--- THE DATA ---

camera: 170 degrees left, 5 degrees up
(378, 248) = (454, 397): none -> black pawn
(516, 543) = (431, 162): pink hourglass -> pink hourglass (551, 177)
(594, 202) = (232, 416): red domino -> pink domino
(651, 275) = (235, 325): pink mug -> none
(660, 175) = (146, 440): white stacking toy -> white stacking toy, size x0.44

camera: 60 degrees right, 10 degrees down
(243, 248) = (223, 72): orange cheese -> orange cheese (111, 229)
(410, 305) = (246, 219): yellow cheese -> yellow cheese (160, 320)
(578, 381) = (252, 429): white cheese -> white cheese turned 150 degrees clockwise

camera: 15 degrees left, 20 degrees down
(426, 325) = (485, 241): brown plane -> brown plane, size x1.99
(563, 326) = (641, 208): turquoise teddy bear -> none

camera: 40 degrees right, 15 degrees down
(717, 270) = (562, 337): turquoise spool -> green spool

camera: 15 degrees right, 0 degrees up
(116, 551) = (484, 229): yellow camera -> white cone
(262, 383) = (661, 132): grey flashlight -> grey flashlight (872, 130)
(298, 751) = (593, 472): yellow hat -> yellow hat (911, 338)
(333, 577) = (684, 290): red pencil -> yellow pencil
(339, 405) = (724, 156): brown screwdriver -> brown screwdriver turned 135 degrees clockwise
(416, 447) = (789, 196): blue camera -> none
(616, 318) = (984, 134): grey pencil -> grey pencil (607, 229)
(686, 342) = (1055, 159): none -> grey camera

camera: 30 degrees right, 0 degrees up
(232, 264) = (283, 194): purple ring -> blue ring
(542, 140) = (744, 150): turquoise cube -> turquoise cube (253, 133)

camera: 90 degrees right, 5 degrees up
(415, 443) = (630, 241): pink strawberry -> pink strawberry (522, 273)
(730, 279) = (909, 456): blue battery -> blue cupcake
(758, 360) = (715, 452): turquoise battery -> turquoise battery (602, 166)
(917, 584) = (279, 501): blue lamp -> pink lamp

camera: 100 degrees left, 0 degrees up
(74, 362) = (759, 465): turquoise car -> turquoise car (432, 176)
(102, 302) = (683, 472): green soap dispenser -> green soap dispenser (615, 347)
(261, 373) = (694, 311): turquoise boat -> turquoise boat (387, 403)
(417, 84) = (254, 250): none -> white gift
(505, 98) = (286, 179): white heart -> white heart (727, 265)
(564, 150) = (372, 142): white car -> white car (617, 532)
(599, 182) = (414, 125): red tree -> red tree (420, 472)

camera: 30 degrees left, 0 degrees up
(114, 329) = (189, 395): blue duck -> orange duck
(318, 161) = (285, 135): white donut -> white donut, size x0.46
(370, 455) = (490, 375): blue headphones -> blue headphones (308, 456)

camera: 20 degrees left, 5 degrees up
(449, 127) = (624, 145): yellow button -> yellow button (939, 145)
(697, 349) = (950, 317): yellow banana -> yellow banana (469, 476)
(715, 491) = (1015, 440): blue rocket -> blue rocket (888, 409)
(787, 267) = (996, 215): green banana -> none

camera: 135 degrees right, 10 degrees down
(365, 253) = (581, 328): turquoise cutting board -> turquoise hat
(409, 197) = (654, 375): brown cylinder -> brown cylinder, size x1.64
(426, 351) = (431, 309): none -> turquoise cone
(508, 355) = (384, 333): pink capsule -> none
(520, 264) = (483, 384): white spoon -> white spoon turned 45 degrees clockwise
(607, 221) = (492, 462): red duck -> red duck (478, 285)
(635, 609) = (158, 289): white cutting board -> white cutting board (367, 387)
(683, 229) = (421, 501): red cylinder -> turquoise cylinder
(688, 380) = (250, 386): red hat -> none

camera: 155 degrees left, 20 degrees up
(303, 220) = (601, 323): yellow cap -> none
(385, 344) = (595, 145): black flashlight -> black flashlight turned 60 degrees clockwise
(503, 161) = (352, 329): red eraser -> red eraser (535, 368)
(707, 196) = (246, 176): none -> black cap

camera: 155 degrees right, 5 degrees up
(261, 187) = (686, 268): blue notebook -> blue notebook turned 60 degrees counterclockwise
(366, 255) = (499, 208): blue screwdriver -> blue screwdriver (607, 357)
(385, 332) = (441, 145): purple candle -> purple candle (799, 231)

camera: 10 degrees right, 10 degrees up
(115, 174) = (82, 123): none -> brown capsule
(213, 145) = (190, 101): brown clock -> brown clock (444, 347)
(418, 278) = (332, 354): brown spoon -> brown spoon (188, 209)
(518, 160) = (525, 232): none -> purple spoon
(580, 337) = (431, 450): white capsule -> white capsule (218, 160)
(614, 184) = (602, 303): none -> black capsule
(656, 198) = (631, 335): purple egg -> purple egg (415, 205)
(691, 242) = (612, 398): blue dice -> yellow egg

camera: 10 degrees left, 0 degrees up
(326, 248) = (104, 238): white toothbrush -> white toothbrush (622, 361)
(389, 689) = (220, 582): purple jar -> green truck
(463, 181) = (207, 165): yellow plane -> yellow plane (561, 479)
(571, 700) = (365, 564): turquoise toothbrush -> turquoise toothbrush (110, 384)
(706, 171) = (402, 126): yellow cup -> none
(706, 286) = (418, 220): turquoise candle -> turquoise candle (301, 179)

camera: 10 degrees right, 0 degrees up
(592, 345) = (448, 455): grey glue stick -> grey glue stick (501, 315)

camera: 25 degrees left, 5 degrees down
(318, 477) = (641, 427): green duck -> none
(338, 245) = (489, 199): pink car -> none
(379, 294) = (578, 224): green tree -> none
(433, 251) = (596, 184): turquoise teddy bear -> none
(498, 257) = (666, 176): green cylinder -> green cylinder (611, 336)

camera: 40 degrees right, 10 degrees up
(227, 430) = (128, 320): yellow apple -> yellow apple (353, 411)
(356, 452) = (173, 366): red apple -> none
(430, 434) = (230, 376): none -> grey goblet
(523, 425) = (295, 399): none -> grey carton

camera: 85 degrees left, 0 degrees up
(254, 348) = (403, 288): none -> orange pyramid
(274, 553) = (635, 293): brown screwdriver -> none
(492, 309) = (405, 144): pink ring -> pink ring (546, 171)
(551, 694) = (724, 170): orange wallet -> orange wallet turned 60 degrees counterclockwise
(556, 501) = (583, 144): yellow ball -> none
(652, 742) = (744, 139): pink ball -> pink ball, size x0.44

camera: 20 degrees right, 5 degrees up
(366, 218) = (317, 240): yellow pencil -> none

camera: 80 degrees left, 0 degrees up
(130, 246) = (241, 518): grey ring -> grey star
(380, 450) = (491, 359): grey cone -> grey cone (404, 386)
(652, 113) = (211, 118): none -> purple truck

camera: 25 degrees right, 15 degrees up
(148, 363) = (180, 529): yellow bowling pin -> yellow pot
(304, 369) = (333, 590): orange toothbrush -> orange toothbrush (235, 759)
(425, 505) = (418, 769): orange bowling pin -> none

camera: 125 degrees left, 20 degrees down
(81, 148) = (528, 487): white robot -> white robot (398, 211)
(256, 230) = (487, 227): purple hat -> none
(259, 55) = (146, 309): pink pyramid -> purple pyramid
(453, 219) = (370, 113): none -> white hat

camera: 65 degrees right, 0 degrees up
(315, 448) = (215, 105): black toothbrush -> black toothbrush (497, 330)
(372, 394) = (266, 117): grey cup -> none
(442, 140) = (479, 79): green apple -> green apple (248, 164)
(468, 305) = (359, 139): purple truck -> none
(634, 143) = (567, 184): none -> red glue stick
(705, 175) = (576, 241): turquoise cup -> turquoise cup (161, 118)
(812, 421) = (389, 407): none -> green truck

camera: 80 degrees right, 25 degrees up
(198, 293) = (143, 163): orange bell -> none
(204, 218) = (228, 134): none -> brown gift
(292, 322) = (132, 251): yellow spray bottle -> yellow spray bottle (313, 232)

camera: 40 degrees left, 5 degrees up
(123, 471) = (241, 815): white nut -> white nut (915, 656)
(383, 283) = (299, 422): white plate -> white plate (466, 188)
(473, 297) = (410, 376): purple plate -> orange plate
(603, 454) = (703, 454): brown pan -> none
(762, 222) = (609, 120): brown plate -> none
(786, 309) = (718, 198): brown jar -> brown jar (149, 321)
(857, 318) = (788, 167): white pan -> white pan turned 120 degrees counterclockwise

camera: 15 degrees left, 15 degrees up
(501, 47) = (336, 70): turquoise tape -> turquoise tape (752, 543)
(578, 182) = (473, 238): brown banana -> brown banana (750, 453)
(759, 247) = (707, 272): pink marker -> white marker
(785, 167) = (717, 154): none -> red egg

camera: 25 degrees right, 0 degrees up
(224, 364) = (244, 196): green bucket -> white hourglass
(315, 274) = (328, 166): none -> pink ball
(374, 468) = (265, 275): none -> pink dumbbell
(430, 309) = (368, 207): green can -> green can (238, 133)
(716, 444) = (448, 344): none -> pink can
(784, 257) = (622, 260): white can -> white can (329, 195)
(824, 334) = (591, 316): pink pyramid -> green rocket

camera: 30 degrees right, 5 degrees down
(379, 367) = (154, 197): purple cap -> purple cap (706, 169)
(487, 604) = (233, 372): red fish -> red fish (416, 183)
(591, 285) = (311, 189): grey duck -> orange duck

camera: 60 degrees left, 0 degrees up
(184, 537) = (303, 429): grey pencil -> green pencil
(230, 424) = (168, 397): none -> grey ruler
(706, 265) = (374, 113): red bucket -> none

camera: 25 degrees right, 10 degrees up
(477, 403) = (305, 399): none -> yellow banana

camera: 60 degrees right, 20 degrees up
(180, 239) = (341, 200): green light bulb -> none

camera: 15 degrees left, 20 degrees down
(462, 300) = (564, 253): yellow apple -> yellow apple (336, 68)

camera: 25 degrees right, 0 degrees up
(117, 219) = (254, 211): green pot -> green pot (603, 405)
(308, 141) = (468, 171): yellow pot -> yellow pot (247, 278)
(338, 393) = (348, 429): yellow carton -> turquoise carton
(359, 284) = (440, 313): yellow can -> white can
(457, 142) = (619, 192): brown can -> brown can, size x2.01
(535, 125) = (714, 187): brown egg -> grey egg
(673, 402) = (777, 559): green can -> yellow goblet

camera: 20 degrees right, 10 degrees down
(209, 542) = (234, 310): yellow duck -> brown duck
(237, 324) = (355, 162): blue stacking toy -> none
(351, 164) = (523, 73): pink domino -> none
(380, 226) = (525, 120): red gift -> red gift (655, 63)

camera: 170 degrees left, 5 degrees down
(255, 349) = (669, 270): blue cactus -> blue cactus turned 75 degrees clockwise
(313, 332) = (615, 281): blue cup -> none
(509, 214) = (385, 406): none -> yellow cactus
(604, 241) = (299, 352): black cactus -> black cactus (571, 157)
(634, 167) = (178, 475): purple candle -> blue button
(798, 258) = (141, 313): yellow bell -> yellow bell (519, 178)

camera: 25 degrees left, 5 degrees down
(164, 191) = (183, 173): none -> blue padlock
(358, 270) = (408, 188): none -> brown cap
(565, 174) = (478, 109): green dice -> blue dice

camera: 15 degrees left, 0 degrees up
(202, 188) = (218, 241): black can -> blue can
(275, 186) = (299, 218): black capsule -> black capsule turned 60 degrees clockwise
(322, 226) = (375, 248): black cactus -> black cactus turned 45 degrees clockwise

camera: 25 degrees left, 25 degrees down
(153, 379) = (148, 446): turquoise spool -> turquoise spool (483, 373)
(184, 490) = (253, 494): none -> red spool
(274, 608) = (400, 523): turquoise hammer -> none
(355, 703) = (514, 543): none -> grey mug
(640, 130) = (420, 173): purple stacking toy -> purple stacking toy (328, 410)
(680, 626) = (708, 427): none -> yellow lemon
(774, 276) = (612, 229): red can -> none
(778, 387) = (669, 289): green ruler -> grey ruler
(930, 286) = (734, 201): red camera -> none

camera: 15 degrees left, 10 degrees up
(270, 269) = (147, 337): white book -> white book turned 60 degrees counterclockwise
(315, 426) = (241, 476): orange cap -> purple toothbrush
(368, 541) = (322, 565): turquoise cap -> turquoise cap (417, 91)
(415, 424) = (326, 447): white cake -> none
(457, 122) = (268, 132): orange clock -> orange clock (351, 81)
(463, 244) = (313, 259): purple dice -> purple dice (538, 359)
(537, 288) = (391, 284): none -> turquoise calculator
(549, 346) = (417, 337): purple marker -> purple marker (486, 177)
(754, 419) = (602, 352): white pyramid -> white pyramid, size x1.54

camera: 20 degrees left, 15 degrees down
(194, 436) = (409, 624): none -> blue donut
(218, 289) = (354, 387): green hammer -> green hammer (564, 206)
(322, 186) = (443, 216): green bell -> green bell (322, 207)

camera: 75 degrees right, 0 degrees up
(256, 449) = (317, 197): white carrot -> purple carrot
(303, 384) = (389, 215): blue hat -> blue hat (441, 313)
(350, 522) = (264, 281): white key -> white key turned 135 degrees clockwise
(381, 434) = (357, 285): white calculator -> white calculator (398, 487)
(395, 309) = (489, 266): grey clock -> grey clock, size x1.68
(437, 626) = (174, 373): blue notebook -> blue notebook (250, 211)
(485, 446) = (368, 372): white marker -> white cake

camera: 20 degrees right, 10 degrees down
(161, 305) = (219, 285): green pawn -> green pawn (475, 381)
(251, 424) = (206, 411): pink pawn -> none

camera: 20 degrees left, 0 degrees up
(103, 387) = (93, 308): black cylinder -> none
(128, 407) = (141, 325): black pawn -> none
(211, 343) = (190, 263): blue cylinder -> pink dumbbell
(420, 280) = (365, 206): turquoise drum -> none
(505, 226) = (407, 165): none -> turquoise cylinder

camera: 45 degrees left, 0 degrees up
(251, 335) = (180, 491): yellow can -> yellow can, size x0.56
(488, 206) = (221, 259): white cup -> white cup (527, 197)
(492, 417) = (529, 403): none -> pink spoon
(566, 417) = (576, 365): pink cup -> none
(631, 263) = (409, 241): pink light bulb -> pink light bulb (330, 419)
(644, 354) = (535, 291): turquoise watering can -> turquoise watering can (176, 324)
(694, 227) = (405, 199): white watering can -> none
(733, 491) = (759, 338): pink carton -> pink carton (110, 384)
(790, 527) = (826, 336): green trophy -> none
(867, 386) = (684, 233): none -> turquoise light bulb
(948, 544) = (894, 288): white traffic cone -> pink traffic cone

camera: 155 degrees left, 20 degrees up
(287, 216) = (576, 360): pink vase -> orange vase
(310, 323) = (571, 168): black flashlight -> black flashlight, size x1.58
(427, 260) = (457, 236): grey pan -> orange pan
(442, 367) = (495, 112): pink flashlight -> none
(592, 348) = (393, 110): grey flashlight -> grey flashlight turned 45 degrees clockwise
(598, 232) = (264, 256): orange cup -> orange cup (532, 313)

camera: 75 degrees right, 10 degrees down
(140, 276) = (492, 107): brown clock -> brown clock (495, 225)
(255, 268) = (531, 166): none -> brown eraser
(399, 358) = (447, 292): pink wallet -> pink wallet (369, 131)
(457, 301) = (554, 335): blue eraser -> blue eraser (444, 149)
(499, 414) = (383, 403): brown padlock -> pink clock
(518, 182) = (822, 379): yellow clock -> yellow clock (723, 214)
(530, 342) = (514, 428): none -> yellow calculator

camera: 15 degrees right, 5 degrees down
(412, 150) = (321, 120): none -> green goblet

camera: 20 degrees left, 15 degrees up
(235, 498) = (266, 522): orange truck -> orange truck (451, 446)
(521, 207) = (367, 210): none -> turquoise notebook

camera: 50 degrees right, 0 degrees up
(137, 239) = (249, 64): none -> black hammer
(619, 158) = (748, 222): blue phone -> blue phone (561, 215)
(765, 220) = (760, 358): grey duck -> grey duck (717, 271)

---

[EXERCISE PROMPT] Using the records above, set down exactly the lines from the one with "camera: 10 degrees right, 10 degrees up" through the one with "(580, 337) = (431, 450): white", inclusive, and nothing more.

[EXERCISE ANSWER]
camera: 10 degrees right, 10 degrees up
(115, 174) = (82, 123): none -> brown capsule
(213, 145) = (190, 101): brown clock -> brown clock (444, 347)
(418, 278) = (332, 354): brown spoon -> brown spoon (188, 209)
(518, 160) = (525, 232): none -> purple spoon
(580, 337) = (431, 450): white capsule -> white capsule (218, 160)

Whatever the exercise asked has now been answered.